GOAL OF THE EXERCISE: Show every line of the data below that includes the word "ring".

[Opening MATERIAL PROVIDED section]

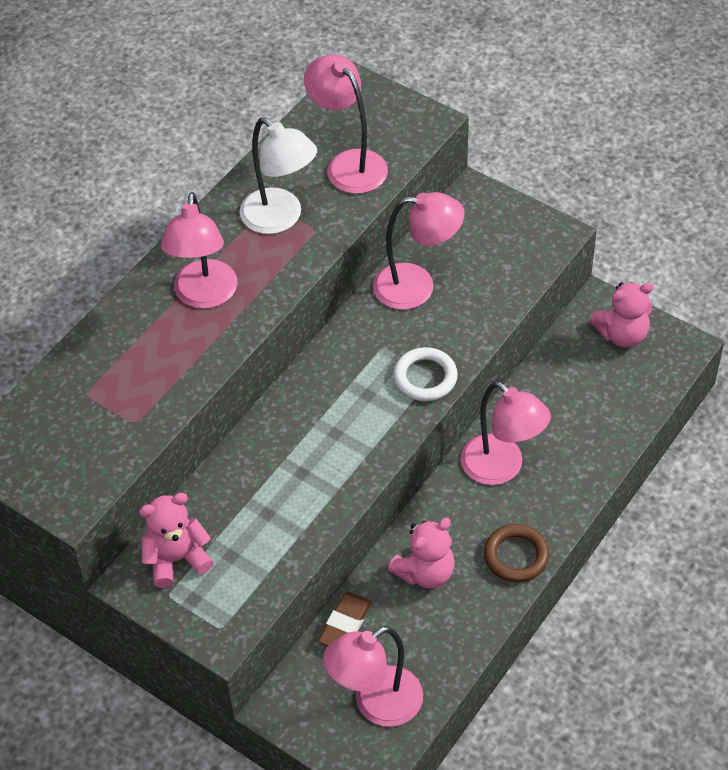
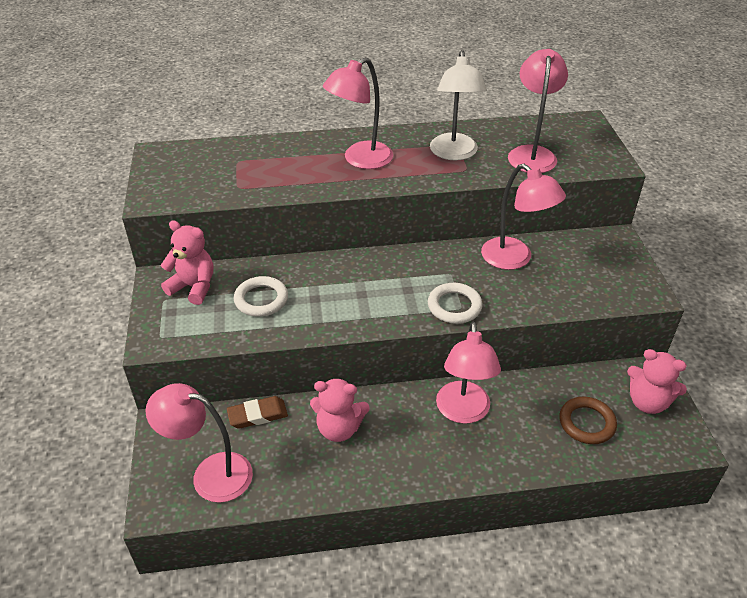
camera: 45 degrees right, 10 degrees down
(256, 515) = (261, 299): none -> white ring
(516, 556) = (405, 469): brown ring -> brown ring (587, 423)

[Closing MATERIAL PROVIDED section]

SOLUTION BELOW:
(256, 515) = (261, 299): none -> white ring
(516, 556) = (405, 469): brown ring -> brown ring (587, 423)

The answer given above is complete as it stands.